- THE RECORDS -

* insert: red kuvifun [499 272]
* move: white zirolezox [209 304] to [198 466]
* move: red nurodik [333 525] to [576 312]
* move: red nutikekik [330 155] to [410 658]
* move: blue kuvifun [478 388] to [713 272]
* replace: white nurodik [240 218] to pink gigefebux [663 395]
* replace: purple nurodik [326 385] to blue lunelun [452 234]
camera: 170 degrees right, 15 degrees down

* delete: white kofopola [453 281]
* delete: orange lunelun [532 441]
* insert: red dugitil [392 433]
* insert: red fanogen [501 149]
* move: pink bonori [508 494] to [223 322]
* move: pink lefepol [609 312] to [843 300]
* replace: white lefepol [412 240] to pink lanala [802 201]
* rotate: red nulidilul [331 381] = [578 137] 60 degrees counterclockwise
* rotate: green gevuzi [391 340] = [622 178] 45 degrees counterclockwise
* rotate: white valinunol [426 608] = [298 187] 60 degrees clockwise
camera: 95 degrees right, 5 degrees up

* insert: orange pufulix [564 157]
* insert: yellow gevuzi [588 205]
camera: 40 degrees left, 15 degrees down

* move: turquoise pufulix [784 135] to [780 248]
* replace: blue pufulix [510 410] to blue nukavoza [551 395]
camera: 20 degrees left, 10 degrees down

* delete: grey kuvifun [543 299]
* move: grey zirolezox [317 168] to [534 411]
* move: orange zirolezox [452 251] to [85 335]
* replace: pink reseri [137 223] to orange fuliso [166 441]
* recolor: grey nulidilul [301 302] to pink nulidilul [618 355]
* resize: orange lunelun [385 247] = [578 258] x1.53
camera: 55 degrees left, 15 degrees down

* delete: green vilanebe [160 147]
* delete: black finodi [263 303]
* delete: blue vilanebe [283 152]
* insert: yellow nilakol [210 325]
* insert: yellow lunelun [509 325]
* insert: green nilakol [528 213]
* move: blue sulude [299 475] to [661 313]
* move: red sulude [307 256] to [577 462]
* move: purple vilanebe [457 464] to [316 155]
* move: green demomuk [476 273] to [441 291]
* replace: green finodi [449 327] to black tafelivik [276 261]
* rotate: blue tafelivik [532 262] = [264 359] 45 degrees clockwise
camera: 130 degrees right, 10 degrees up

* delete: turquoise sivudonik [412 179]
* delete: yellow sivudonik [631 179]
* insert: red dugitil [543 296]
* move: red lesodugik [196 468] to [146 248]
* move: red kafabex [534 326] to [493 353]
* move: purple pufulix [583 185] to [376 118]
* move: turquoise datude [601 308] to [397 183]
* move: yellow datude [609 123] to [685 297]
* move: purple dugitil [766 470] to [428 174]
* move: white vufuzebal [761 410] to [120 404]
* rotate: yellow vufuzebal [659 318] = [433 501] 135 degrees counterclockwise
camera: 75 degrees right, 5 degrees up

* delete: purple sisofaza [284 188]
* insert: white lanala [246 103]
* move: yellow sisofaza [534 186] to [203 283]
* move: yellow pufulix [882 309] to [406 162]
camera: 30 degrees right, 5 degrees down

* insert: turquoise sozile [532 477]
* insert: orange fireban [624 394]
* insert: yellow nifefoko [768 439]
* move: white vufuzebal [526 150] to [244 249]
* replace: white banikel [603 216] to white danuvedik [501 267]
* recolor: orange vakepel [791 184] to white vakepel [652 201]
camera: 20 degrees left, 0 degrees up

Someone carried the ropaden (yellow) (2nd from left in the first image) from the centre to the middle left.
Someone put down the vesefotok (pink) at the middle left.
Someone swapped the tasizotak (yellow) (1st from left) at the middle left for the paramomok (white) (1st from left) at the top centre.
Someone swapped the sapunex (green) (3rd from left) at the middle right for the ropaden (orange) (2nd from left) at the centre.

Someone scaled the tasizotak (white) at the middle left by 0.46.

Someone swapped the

- TASK ITEM -
Your answer should be the listing itself, repeated exactly.

- PROBLEM SOLUTION -
* insert: red kuvifun [499 272]
* move: white zirolezox [209 304] to [198 466]
* move: red nurodik [333 525] to [576 312]
* move: red nutikekik [330 155] to [410 658]
* move: blue kuvifun [478 388] to [713 272]
* replace: white nurodik [240 218] to pink gigefebux [663 395]
* replace: purple nurodik [326 385] to blue lunelun [452 234]
camera: 170 degrees right, 15 degrees down

* delete: white kofopola [453 281]
* delete: orange lunelun [532 441]
* insert: red dugitil [392 433]
* insert: red fanogen [501 149]
* move: pink bonori [508 494] to [223 322]
* move: pink lefepol [609 312] to [843 300]
* replace: white lefepol [412 240] to pink lanala [802 201]
* rotate: red nulidilul [331 381] = [578 137] 60 degrees counterclockwise
* rotate: green gevuzi [391 340] = [622 178] 45 degrees counterclockwise
* rotate: white valinunol [426 608] = [298 187] 60 degrees clockwise
camera: 95 degrees right, 5 degrees up

* insert: orange pufulix [564 157]
* insert: yellow gevuzi [588 205]
camera: 40 degrees left, 15 degrees down

* move: turquoise pufulix [784 135] to [780 248]
* replace: blue pufulix [510 410] to blue nukavoza [551 395]
camera: 20 degrees left, 10 degrees down

* delete: grey kuvifun [543 299]
* move: grey zirolezox [317 168] to [534 411]
* move: orange zirolezox [452 251] to [85 335]
* replace: pink reseri [137 223] to orange fuliso [166 441]
* recolor: grey nulidilul [301 302] to pink nulidilul [618 355]
* resize: orange lunelun [385 247] = [578 258] x1.53
camera: 55 degrees left, 15 degrees down

* delete: green vilanebe [160 147]
* delete: black finodi [263 303]
* delete: blue vilanebe [283 152]
* insert: yellow nilakol [210 325]
* insert: yellow lunelun [509 325]
* insert: green nilakol [528 213]
* move: blue sulude [299 475] to [661 313]
* move: red sulude [307 256] to [577 462]
* move: purple vilanebe [457 464] to [316 155]
* move: green demomuk [476 273] to [441 291]
* replace: green finodi [449 327] to black tafelivik [276 261]
* rotate: blue tafelivik [532 262] = [264 359] 45 degrees clockwise
camera: 130 degrees right, 10 degrees up

* delete: turquoise sivudonik [412 179]
* delete: yellow sivudonik [631 179]
* insert: red dugitil [543 296]
* move: red lesodugik [196 468] to [146 248]
* move: red kafabex [534 326] to [493 353]
* move: purple pufulix [583 185] to [376 118]
* move: turquoise datude [601 308] to [397 183]
* move: yellow datude [609 123] to [685 297]
* move: purple dugitil [766 470] to [428 174]
* move: white vufuzebal [761 410] to [120 404]
* rotate: yellow vufuzebal [659 318] = [433 501] 135 degrees counterclockwise
camera: 75 degrees right, 5 degrees up

* delete: purple sisofaza [284 188]
* insert: white lanala [246 103]
* move: yellow sisofaza [534 186] to [203 283]
* move: yellow pufulix [882 309] to [406 162]
camera: 30 degrees right, 5 degrees down

* insert: turquoise sozile [532 477]
* insert: orange fireban [624 394]
* insert: yellow nifefoko [768 439]
* move: white vufuzebal [526 150] to [244 249]
* replace: white banikel [603 216] to white danuvedik [501 267]
* recolor: orange vakepel [791 184] to white vakepel [652 201]
camera: 20 degrees left, 0 degrees up

Someone carried the ropaden (yellow) (2nd from left in the first image) from the centre to the middle left.
Someone put down the vesefotok (pink) at the middle left.
Someone swapped the tasizotak (yellow) (1st from left) at the middle left for the paramomok (white) (1st from left) at the top centre.
Someone swapped the sapunex (green) (3rd from left) at the middle right for the ropaden (orange) (2nd from left) at the centre.

Someone scaled the tasizotak (white) at the middle left by 0.46.

Someone swapped the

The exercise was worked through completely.